• EXERCISE BRIEF
Pictures aside, write out every record exactly as it appears.

• INPUT
_ _ _ _ _ _ _

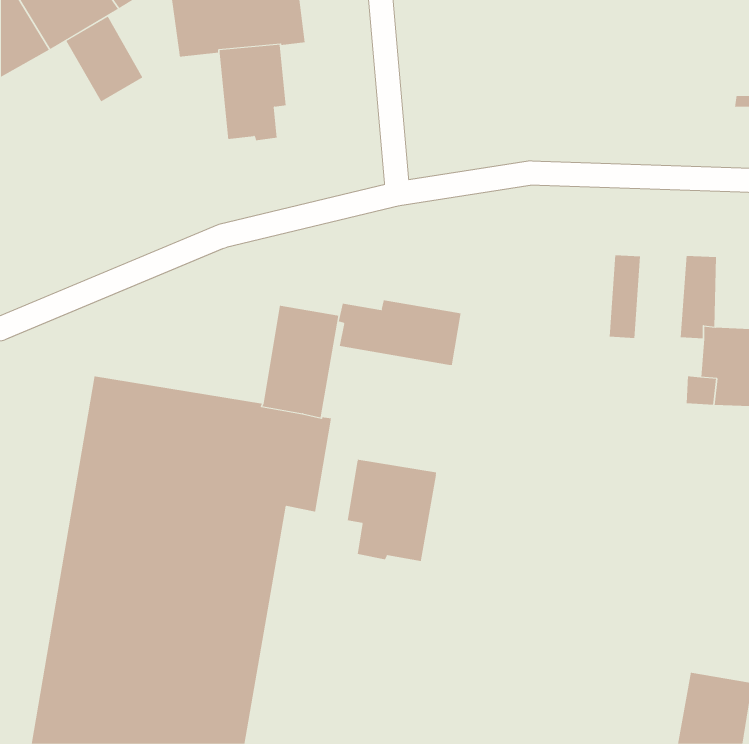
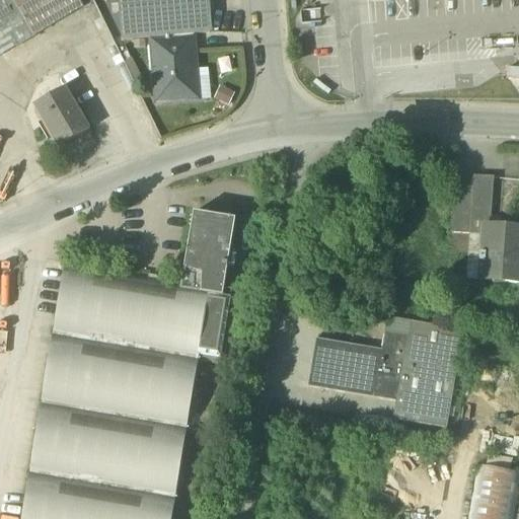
building: [65,16,143,102] -> [35,87,89,147]
building: [609,255,641,338] -> [452,175,474,233]
building: [338,299,461,366] -> none
building: none -> [308,316,463,427]
building: [347,459,437,562] -> none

_ _ _ _ _ _ _

• PROBLEM SOLUTION
building: [65,16,143,102] -> [35,87,89,147]
building: [609,255,641,338] -> [452,175,474,233]
building: [338,299,461,366] -> none
building: none -> [308,316,463,427]
building: [347,459,437,562] -> none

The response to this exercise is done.